▶ The problem
List each line of the listing below that contains the word "score".

▶ Task input
# # # #

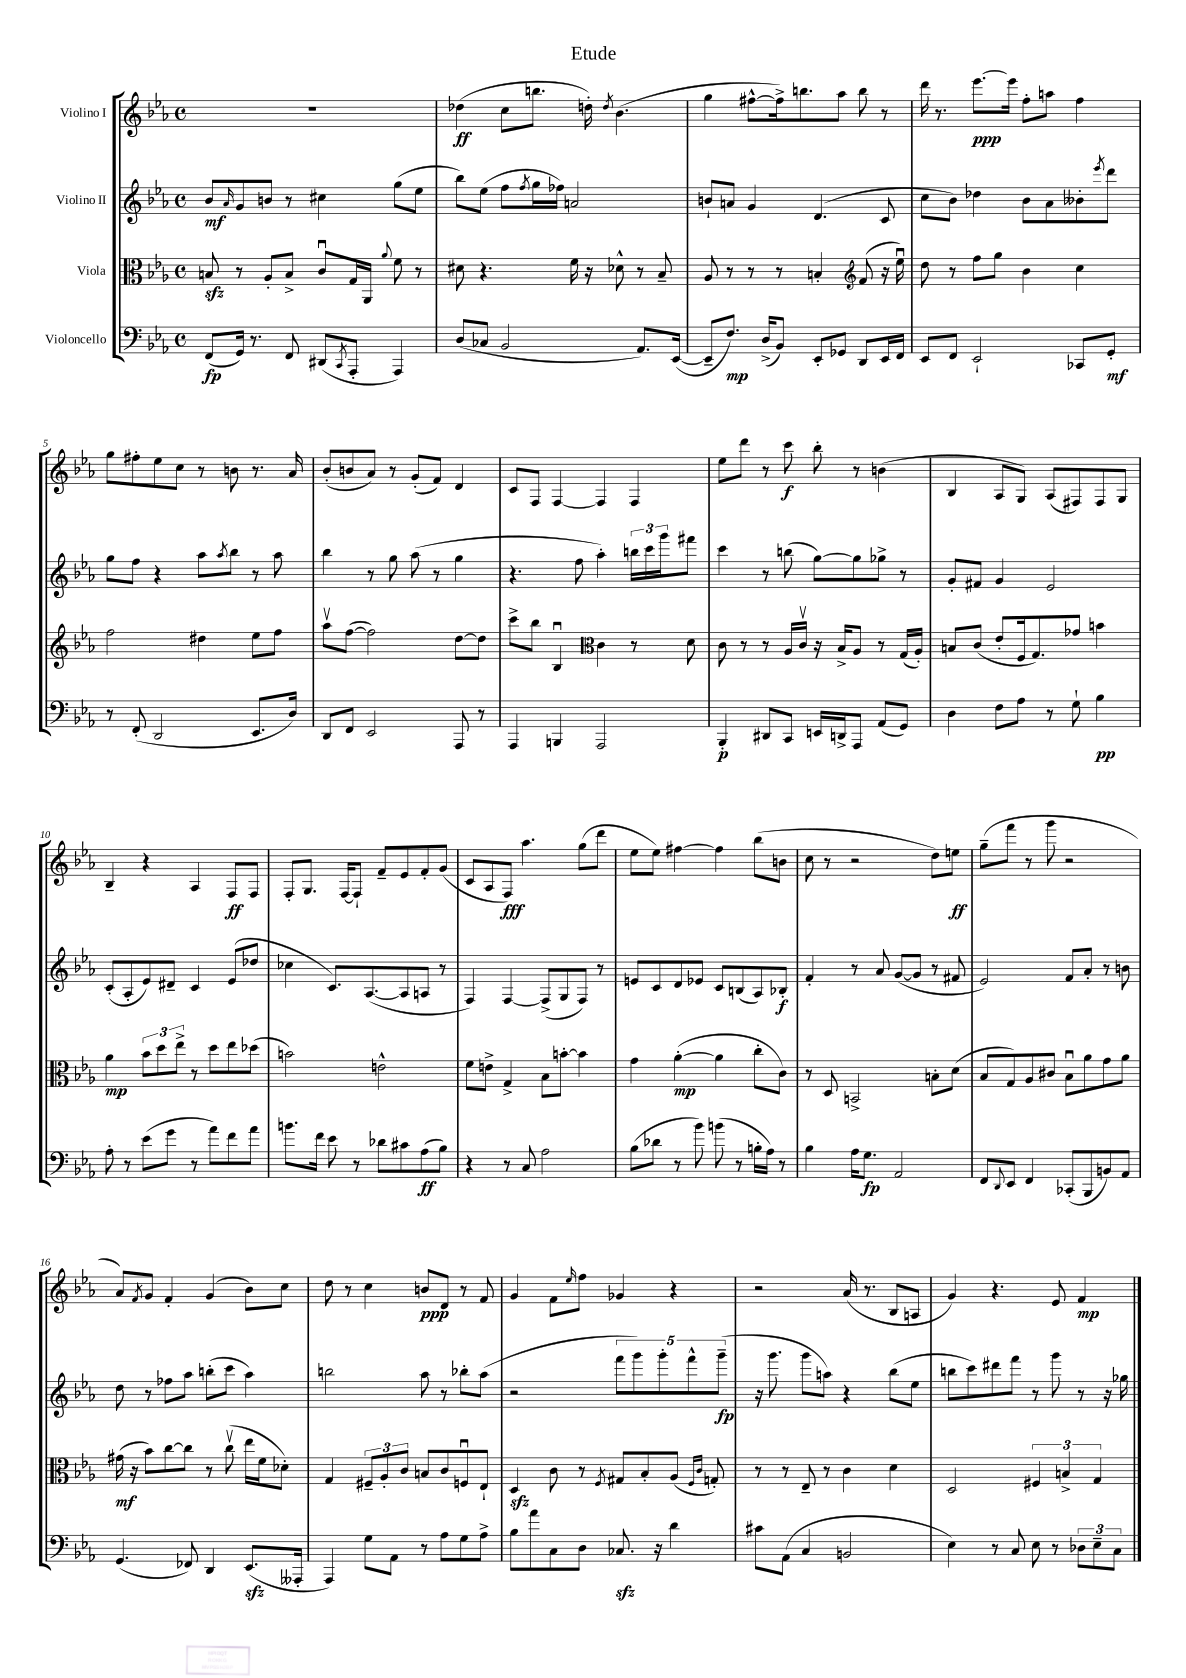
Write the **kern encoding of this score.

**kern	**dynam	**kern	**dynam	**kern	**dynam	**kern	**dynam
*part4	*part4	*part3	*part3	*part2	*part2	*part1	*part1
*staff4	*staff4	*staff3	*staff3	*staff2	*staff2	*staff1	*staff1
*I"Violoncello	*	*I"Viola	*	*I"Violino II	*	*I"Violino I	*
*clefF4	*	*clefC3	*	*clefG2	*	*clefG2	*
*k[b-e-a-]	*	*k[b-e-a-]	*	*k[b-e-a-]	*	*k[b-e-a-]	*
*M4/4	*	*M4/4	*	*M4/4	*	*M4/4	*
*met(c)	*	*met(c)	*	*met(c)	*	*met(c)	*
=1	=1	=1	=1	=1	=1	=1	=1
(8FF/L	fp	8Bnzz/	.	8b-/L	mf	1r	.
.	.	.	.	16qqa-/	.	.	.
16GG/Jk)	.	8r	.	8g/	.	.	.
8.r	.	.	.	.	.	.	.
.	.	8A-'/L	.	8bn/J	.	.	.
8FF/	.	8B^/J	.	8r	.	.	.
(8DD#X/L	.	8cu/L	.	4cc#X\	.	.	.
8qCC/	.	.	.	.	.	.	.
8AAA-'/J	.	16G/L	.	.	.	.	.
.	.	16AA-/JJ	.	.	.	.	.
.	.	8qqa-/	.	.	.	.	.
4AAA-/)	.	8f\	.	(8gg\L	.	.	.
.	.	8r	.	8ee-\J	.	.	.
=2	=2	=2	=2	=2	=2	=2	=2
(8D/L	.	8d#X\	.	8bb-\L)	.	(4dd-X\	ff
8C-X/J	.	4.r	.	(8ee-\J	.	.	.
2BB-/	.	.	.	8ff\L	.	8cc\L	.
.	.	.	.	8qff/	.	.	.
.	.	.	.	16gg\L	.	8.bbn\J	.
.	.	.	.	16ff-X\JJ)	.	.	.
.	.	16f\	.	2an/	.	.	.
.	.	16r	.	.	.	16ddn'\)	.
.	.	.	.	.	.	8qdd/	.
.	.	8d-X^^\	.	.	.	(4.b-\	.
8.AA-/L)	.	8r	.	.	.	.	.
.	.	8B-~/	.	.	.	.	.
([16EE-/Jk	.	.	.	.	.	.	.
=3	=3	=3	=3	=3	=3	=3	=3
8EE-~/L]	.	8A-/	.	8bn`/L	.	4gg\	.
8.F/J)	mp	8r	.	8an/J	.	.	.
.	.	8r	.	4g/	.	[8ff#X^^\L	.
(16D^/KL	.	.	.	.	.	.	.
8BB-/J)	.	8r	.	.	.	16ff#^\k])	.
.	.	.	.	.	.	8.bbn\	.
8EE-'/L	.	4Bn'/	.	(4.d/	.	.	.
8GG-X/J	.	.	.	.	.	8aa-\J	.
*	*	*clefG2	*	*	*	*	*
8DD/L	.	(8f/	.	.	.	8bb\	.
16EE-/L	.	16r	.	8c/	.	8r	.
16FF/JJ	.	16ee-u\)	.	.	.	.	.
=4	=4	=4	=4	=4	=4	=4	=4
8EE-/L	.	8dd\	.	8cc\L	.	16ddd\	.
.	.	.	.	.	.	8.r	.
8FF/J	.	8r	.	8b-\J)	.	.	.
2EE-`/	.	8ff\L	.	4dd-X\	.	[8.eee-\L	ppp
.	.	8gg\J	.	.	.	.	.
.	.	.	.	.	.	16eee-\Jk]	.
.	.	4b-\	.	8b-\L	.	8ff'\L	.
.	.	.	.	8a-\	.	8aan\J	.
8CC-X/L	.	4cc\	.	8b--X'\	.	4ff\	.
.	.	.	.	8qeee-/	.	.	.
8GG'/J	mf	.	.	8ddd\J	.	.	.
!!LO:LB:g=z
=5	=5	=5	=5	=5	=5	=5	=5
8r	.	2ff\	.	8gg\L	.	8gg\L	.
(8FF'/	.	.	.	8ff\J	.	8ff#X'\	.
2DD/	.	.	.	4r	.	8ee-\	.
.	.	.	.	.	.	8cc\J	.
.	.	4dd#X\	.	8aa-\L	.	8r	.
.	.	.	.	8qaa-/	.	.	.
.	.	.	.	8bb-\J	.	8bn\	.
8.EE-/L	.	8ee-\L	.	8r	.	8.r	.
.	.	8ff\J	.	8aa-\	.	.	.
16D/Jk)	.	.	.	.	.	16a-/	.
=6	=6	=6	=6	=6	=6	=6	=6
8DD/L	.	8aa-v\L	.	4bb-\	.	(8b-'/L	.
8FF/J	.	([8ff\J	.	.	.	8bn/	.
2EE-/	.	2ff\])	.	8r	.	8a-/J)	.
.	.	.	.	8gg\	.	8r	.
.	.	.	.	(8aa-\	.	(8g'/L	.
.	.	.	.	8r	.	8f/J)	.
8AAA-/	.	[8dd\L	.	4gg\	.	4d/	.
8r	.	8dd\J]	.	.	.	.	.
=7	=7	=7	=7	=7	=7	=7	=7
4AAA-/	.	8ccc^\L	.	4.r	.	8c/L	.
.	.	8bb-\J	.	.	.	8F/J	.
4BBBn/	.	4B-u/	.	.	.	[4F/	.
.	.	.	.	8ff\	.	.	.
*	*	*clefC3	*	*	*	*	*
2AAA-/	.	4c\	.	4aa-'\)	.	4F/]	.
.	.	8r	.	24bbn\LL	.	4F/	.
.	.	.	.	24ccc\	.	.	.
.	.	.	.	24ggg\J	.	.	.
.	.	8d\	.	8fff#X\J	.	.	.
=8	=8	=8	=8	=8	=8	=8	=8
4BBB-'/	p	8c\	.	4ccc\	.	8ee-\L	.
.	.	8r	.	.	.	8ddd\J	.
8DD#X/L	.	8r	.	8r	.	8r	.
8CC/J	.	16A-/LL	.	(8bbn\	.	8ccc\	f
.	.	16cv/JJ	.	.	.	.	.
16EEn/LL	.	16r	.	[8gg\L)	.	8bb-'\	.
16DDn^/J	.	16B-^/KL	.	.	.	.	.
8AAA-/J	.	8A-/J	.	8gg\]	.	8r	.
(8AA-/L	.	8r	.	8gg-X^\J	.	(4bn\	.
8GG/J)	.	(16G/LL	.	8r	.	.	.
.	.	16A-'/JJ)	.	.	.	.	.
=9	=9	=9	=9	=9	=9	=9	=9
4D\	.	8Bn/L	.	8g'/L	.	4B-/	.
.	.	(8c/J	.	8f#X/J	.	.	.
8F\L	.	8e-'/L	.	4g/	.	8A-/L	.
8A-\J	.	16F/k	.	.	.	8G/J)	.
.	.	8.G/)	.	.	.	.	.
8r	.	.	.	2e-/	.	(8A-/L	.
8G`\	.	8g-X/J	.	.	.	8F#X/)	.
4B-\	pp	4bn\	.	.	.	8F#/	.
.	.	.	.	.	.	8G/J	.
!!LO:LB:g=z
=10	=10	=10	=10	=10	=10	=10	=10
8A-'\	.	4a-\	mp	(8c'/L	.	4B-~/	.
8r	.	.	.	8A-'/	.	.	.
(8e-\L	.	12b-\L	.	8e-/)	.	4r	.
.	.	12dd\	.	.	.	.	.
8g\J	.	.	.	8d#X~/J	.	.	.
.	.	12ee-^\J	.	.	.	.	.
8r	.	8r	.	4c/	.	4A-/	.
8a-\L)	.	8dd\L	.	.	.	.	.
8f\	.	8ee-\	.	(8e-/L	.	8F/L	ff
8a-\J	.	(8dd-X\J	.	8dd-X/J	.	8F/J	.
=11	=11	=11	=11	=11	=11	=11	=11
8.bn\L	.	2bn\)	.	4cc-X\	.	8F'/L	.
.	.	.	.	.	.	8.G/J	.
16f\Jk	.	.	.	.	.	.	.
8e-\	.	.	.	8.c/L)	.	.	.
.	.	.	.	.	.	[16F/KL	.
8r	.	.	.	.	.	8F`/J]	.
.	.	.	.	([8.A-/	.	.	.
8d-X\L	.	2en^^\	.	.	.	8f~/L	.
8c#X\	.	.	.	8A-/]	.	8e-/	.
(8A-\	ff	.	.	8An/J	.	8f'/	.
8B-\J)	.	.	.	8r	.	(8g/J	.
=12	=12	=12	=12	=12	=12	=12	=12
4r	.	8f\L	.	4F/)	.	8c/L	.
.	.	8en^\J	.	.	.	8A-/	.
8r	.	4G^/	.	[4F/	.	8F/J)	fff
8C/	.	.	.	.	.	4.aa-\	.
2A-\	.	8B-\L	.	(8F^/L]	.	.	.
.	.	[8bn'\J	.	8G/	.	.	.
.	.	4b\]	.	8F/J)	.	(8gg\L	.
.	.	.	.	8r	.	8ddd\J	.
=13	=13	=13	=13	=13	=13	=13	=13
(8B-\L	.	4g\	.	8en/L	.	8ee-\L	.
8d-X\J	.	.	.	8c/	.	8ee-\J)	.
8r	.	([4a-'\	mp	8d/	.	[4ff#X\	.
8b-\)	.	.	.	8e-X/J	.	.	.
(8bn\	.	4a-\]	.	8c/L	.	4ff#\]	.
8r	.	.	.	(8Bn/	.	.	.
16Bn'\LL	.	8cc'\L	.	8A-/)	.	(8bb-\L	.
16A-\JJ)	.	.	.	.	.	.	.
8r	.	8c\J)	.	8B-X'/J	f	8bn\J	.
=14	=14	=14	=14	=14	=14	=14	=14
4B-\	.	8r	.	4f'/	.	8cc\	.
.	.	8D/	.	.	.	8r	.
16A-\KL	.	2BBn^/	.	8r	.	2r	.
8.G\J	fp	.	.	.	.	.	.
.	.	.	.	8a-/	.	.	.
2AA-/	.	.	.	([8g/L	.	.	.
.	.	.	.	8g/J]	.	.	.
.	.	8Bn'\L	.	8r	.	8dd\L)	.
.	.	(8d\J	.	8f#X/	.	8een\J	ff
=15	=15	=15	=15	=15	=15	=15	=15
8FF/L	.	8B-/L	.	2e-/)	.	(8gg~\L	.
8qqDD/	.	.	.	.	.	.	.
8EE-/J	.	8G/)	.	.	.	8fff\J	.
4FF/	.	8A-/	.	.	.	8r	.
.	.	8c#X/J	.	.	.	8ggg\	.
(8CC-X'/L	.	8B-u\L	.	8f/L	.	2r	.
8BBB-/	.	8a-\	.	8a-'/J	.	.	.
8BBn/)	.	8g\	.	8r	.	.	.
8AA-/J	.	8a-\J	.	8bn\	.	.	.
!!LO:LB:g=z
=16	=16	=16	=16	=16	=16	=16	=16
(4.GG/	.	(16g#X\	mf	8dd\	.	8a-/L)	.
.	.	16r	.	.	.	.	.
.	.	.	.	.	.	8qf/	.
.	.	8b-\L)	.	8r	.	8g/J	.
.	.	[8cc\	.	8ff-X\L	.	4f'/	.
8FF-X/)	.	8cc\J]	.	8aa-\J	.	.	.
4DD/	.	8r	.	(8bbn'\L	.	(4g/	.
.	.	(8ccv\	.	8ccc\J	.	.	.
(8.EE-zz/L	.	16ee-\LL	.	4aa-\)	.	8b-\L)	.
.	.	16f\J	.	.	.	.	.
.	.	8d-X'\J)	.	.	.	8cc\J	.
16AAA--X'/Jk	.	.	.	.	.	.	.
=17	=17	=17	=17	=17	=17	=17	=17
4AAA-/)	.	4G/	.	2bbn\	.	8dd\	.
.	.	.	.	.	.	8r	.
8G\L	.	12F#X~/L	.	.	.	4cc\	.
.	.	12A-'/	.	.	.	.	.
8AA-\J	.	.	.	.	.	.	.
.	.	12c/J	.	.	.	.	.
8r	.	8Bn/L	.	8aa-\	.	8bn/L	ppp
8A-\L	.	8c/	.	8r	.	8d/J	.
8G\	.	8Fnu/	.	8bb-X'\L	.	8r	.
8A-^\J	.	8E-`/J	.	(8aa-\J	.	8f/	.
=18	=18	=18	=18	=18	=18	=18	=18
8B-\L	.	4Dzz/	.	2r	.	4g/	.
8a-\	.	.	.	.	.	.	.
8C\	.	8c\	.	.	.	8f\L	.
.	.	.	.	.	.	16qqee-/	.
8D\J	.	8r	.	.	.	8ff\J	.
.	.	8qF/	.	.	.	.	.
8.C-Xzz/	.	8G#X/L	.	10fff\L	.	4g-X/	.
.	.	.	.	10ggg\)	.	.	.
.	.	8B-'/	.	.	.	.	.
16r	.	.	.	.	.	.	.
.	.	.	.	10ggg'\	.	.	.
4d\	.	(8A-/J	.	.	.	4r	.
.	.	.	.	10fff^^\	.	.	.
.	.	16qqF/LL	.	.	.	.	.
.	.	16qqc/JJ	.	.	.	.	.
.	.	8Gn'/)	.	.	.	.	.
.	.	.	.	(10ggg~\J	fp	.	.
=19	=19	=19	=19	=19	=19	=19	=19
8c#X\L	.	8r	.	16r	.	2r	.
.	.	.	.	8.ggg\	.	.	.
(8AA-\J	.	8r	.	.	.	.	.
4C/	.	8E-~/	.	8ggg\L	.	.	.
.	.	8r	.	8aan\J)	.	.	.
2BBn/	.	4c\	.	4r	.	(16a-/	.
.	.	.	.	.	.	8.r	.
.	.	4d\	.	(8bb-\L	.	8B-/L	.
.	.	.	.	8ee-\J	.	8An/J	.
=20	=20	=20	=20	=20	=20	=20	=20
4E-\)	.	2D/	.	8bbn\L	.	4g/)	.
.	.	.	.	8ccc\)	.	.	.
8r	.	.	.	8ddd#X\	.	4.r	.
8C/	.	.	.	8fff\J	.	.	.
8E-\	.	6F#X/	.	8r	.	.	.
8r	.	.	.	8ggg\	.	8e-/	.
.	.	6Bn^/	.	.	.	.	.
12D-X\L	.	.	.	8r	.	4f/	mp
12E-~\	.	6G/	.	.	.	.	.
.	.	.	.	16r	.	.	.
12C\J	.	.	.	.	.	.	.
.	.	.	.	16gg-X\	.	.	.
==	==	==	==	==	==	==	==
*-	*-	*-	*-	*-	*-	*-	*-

# # # #

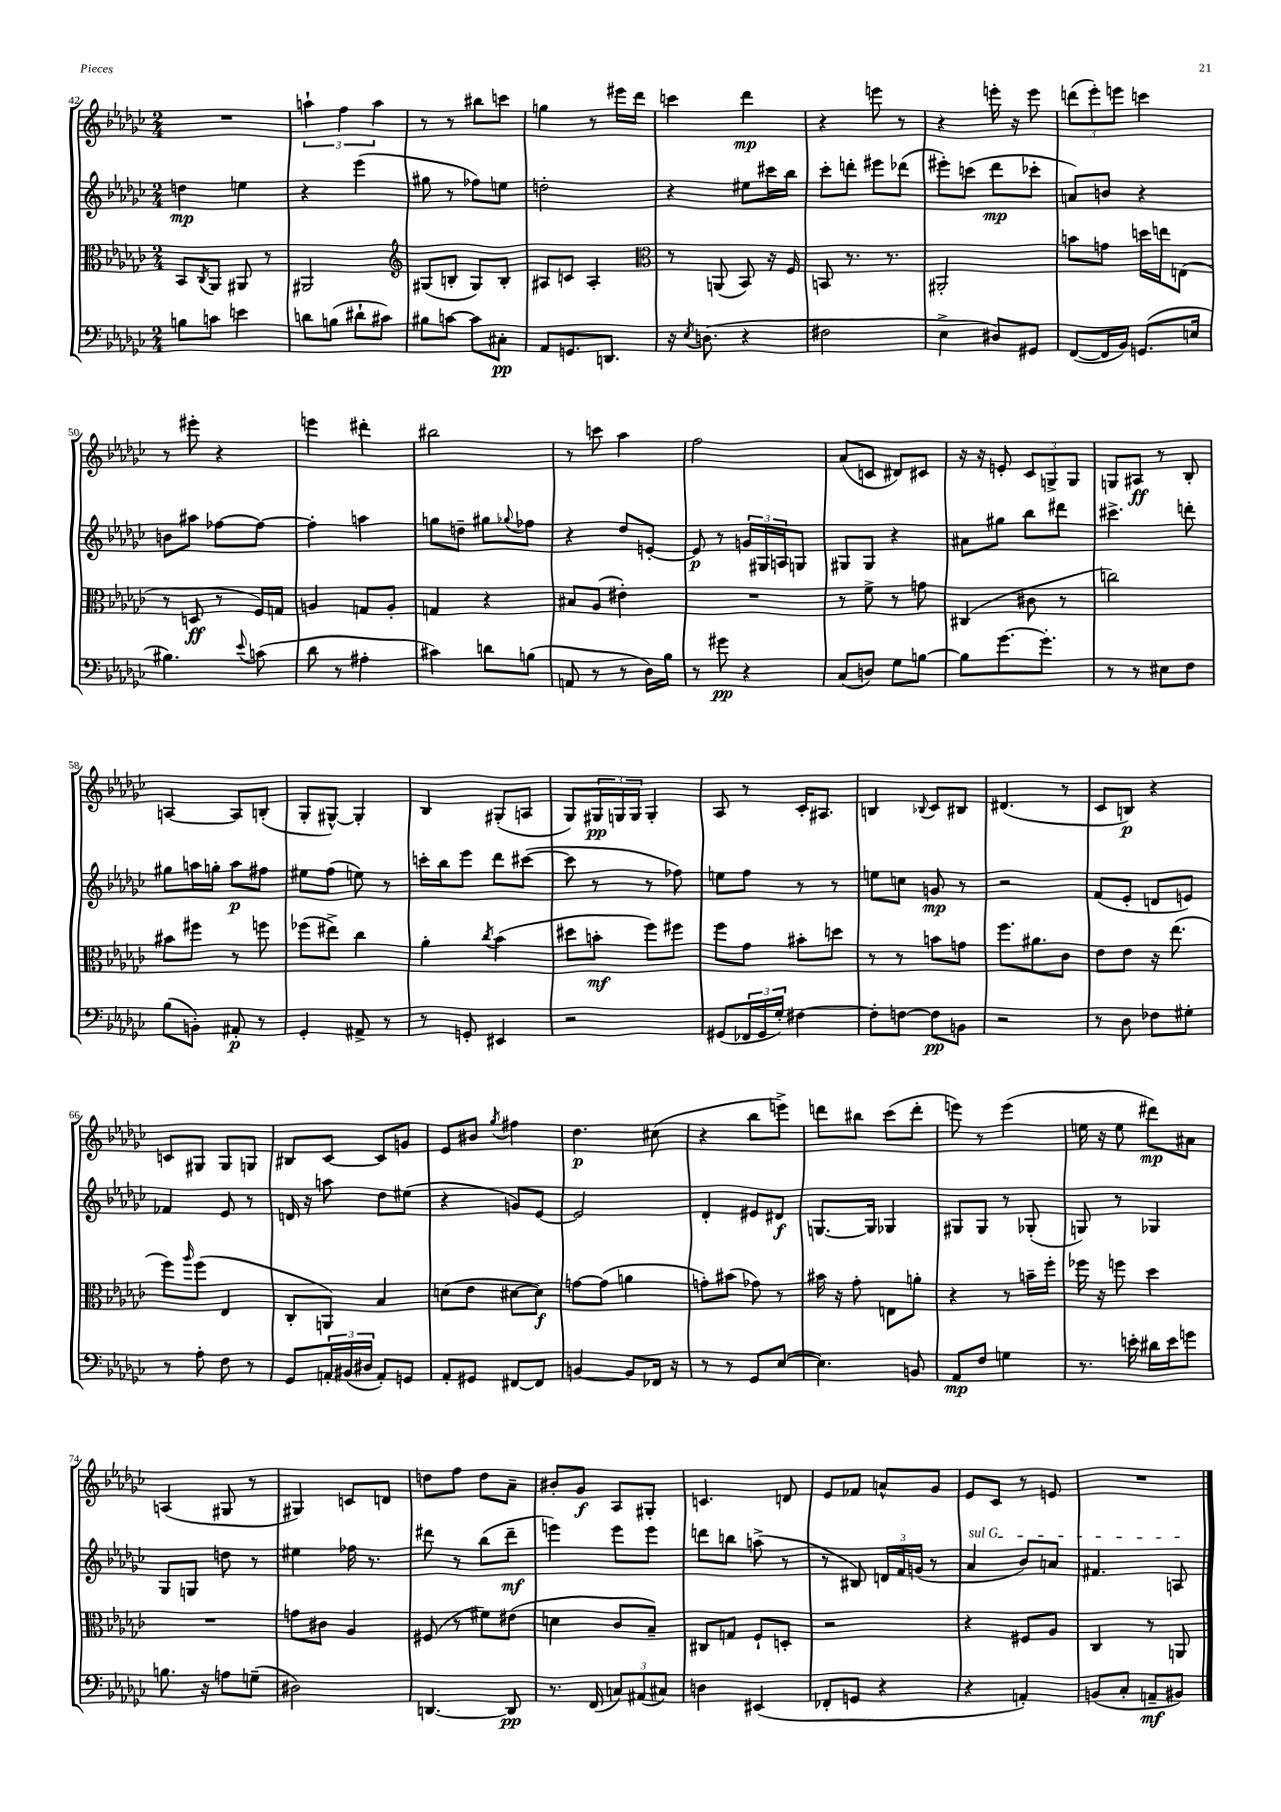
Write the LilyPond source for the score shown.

# # # #

▶ Exercise answer
Write the **kern encoding of this score.
Write the LilyPond source for the score shown.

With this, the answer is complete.